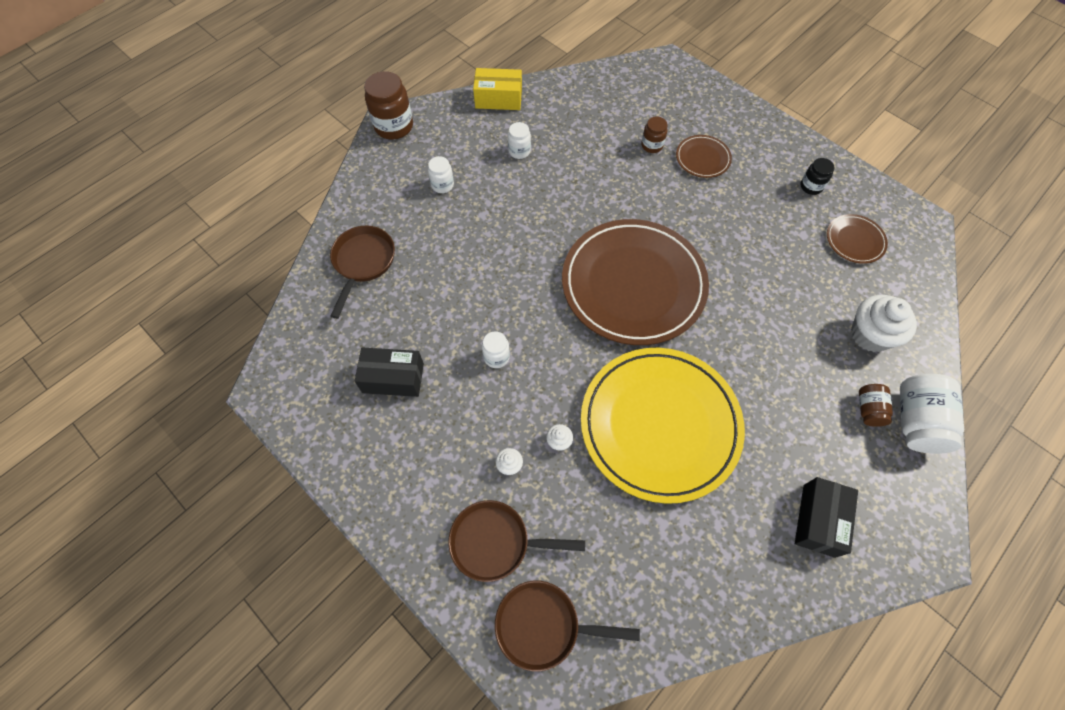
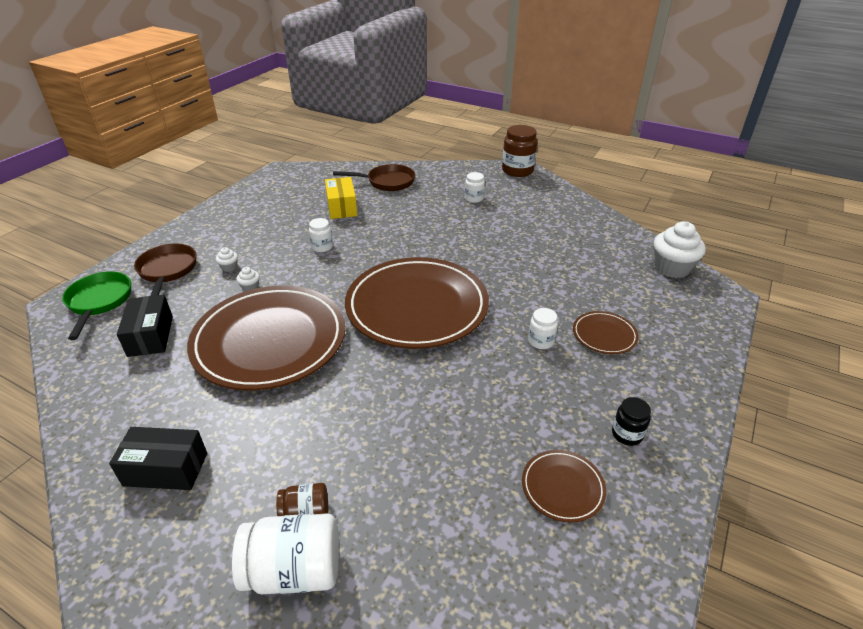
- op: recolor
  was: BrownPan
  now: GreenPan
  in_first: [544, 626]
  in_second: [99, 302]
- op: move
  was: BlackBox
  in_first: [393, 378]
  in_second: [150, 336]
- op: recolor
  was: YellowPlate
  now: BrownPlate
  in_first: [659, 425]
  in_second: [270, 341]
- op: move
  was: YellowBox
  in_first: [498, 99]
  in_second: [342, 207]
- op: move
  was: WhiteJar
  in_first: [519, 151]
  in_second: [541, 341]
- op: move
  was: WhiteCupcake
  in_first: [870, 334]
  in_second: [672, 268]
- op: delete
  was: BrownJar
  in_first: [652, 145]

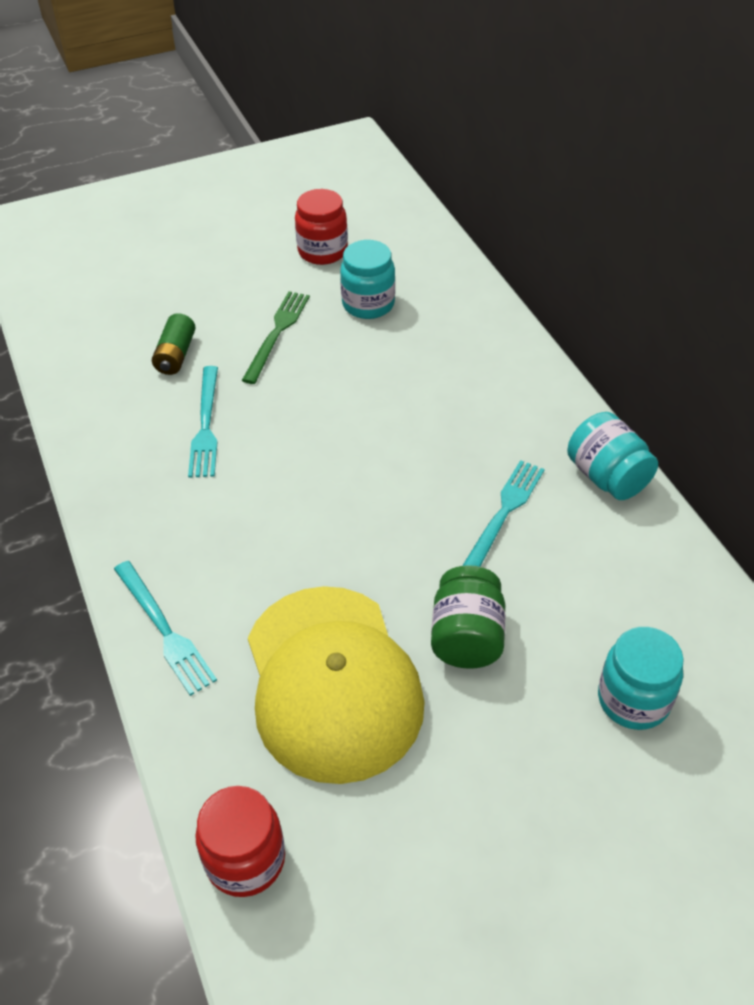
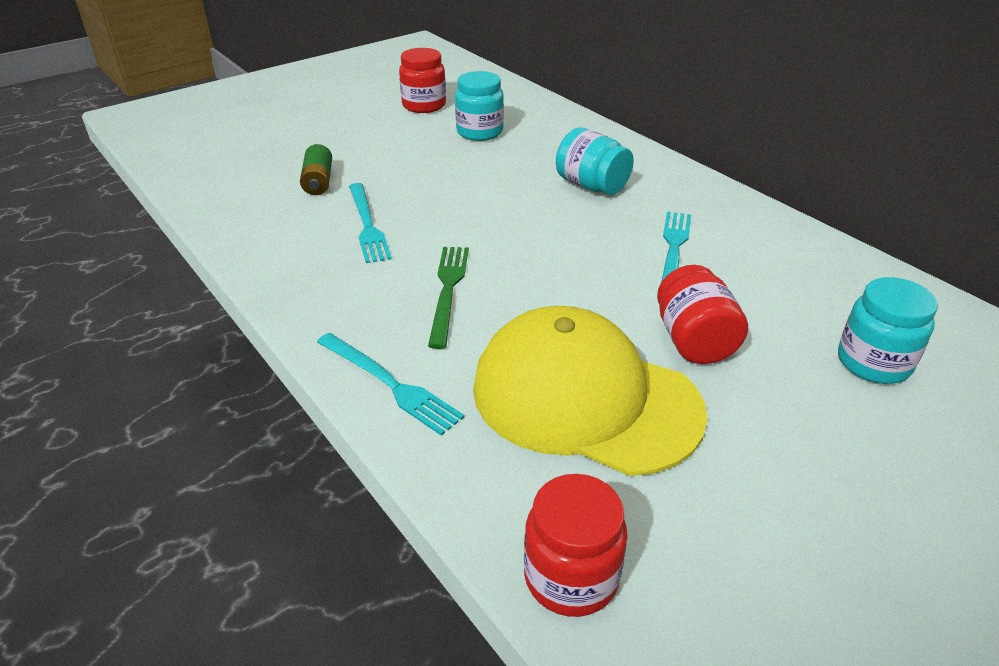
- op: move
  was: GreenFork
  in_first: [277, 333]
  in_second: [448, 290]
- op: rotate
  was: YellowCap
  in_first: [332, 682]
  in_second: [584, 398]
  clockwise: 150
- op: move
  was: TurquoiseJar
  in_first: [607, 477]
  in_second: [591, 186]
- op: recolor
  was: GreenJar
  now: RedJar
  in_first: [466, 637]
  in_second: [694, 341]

# # # # #

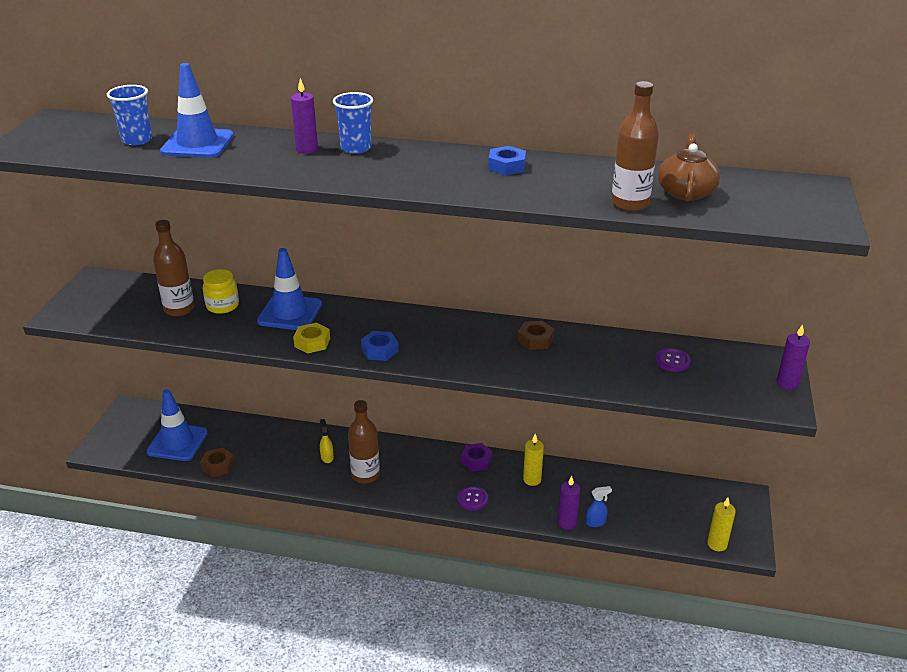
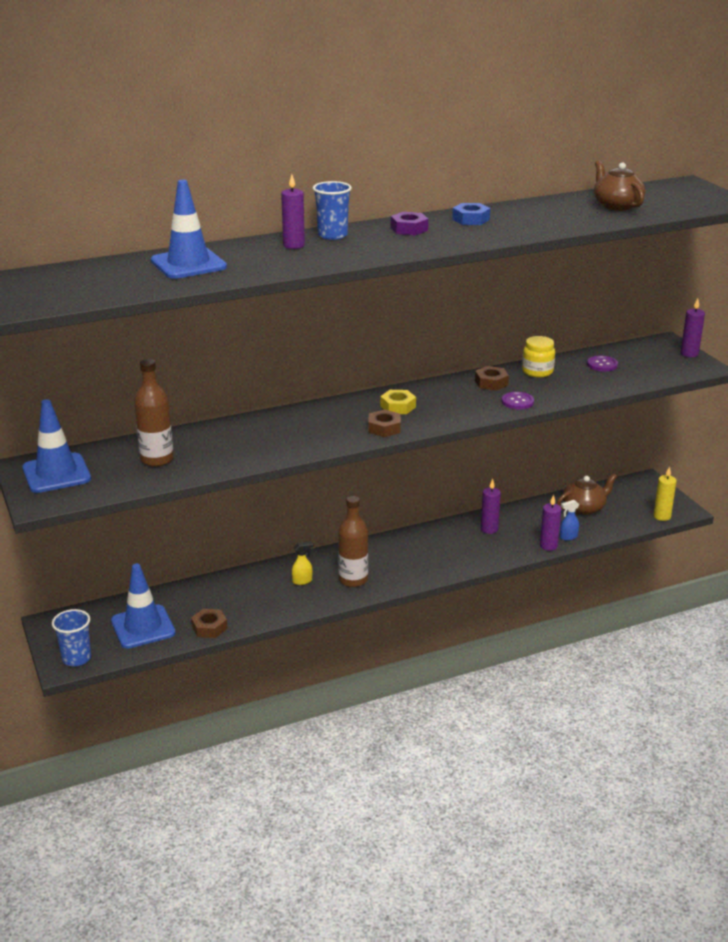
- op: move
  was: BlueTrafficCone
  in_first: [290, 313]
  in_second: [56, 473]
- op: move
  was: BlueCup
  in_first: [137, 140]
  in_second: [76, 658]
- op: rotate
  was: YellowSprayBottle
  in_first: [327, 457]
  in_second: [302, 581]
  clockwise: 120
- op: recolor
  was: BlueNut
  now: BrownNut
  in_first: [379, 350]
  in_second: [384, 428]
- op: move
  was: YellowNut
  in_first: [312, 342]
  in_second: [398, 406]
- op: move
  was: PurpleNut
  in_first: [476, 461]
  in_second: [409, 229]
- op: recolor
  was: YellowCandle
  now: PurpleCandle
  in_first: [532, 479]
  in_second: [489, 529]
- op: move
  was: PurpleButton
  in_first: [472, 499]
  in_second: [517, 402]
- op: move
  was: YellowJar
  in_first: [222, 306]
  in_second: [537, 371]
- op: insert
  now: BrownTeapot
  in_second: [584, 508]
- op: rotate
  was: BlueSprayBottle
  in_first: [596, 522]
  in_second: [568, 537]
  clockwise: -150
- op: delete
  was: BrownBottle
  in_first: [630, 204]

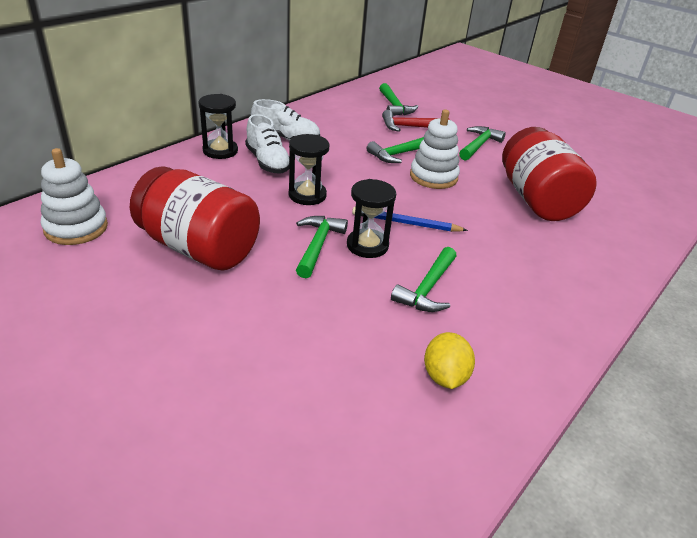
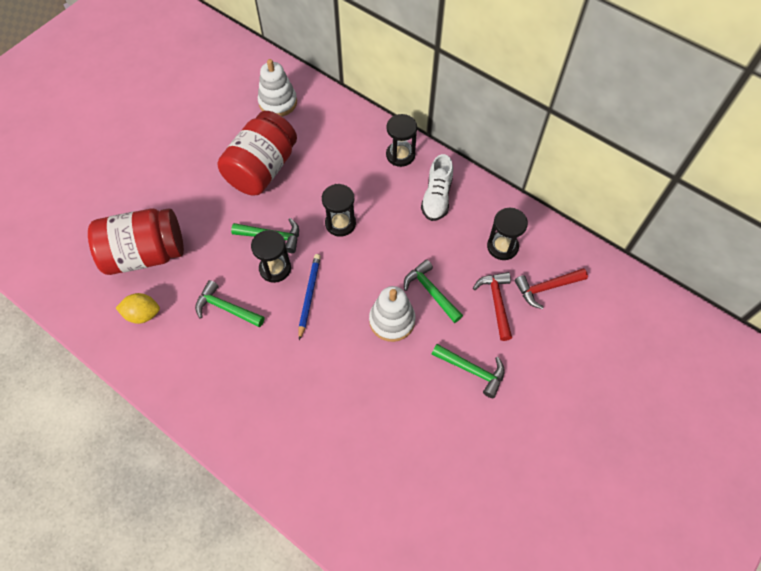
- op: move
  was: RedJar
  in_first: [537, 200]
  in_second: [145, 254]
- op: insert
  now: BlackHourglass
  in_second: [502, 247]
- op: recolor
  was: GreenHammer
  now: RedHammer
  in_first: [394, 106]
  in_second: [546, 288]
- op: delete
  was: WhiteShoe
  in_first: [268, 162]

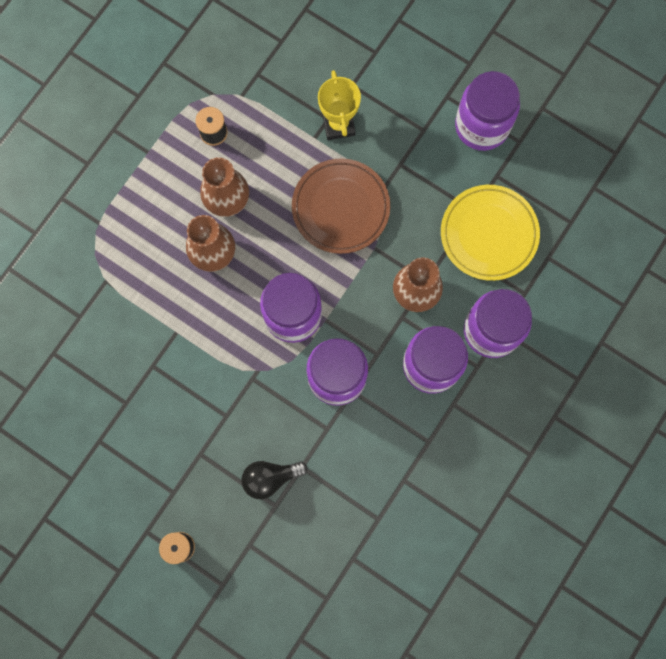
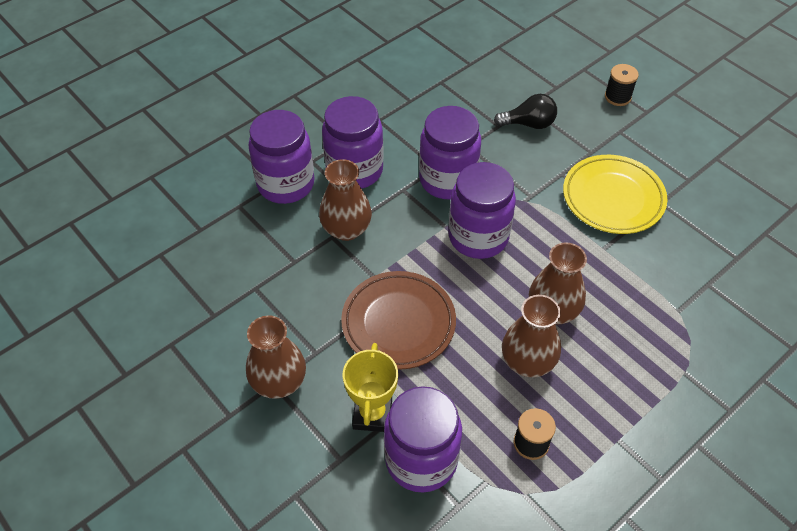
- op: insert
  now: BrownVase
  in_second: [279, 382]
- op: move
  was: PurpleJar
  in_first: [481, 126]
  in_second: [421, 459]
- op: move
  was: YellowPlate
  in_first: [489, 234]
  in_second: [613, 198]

# # # # #

#### The task:
Your answer should consist only of the lines above between the line holding "in_second: [99, 302]" and the line holding "was: BrownJar", inclusive, each transcribed exactly.

#### Expected output:
  in_second: [99, 302]
- op: move
  was: BlackBox
  in_first: [393, 378]
  in_second: [150, 336]
- op: recolor
  was: YellowPlate
  now: BrownPlate
  in_first: [659, 425]
  in_second: [270, 341]
- op: move
  was: YellowBox
  in_first: [498, 99]
  in_second: [342, 207]
- op: move
  was: WhiteJar
  in_first: [519, 151]
  in_second: [541, 341]
- op: move
  was: WhiteCupcake
  in_first: [870, 334]
  in_second: [672, 268]
- op: delete
  was: BrownJar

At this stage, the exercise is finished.